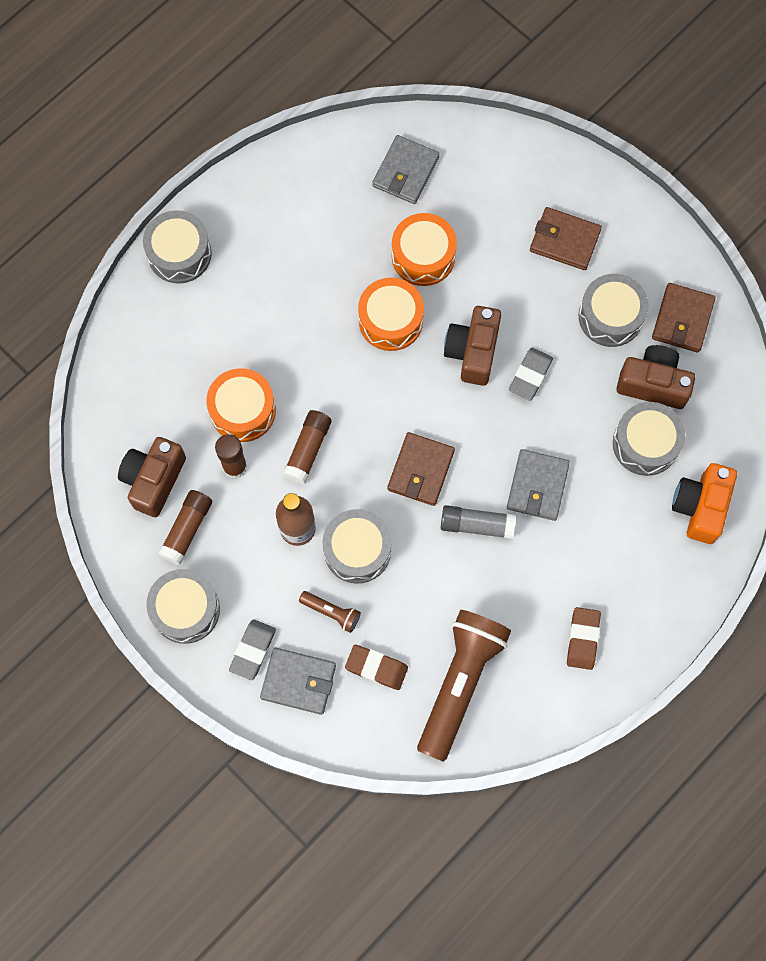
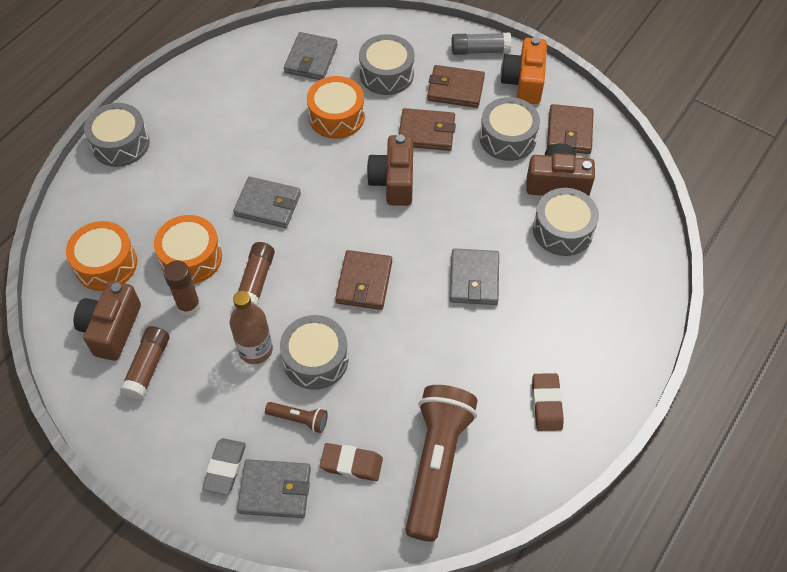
camera: 10 degrees left, 15 degrees down
grey drum [146,569,220,644] -> grey drum moved to [359,34,414,95]
orange drum [358,278,424,351] -> orange drum moved to [66,221,137,291]
grey glue stick [441,505,516,539] -> grey glue stick moved to [451,33,511,55]
grey eraser [509,348,553,401] -> none
orange camera [672,463,737,544] -> orange camera moved to [501,37,547,104]
none -> grey wallet [233,177,301,228]
none -> brown wallet [399,108,456,151]

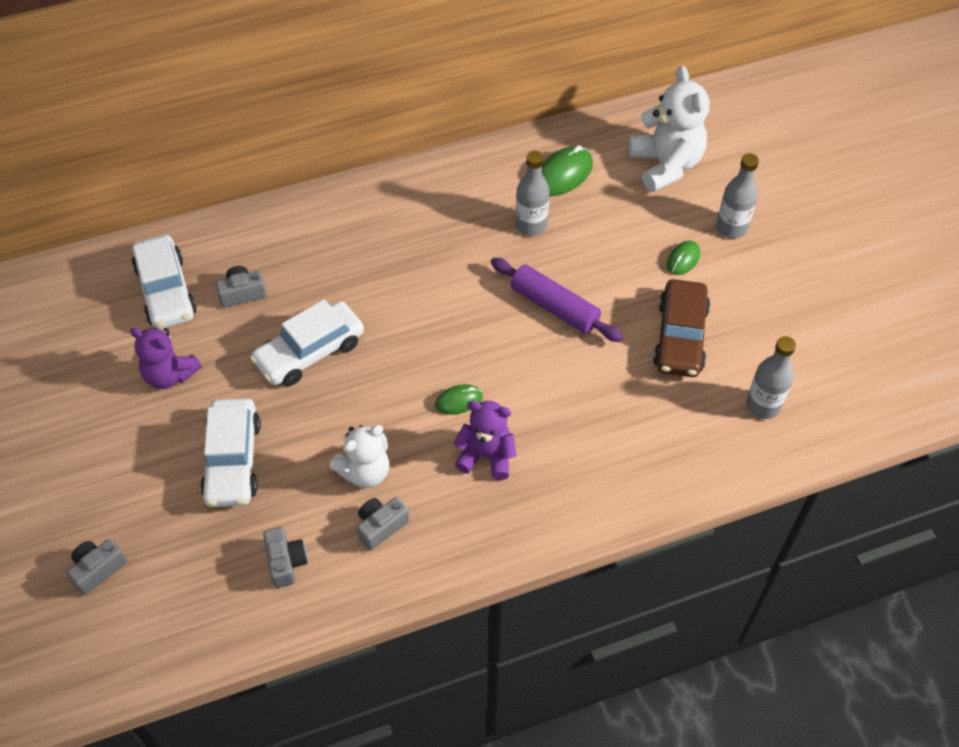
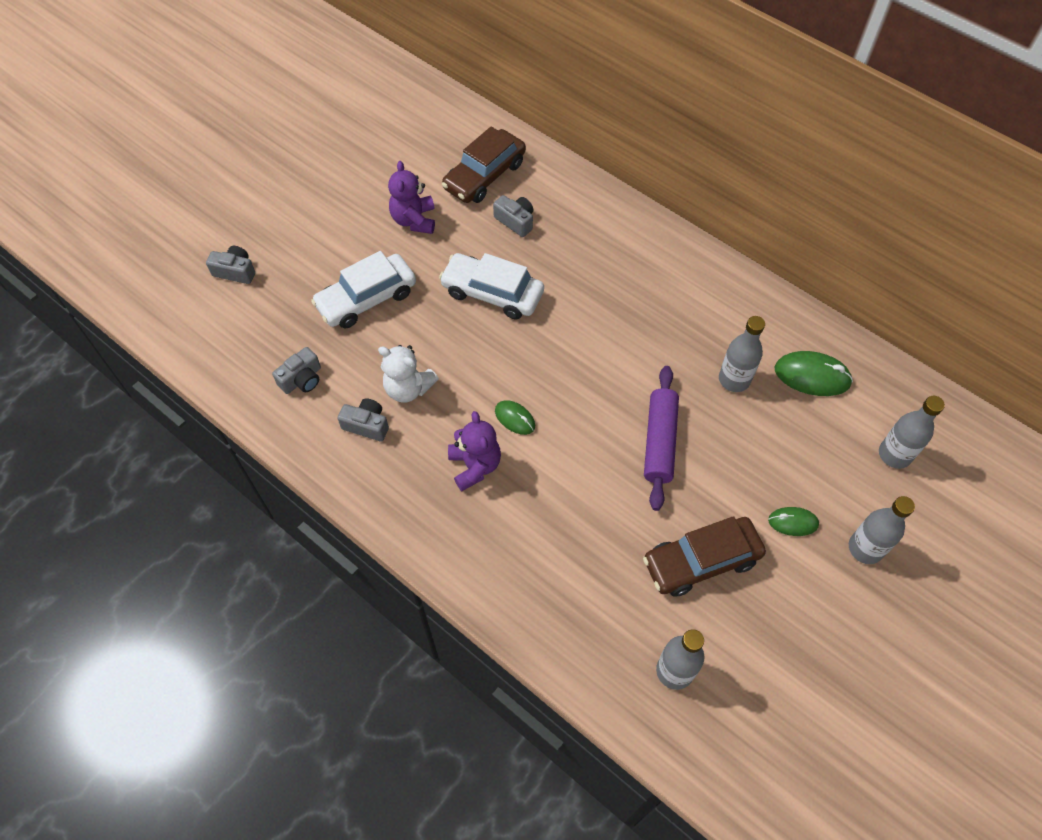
camera: 60 degrees right, 5 degrees up
white car [132,235,197,329] -> brown car [442,126,526,203]
white teddy bear [629,66,710,192] -> grey bottle [879,396,945,469]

• **EXERCISE**
An exact transcription is requested of each line from the one that holds "none -> brown wallet [399,108,456,151]" to the end of the listing above, both boundary lines included; pictures are to be omitted.

• **SOLUTION TO THE EXERCISE**
none -> brown wallet [399,108,456,151]

camera: 60 degrees right, 5 degrees up
white car [132,235,197,329] -> brown car [442,126,526,203]
white teddy bear [629,66,710,192] -> grey bottle [879,396,945,469]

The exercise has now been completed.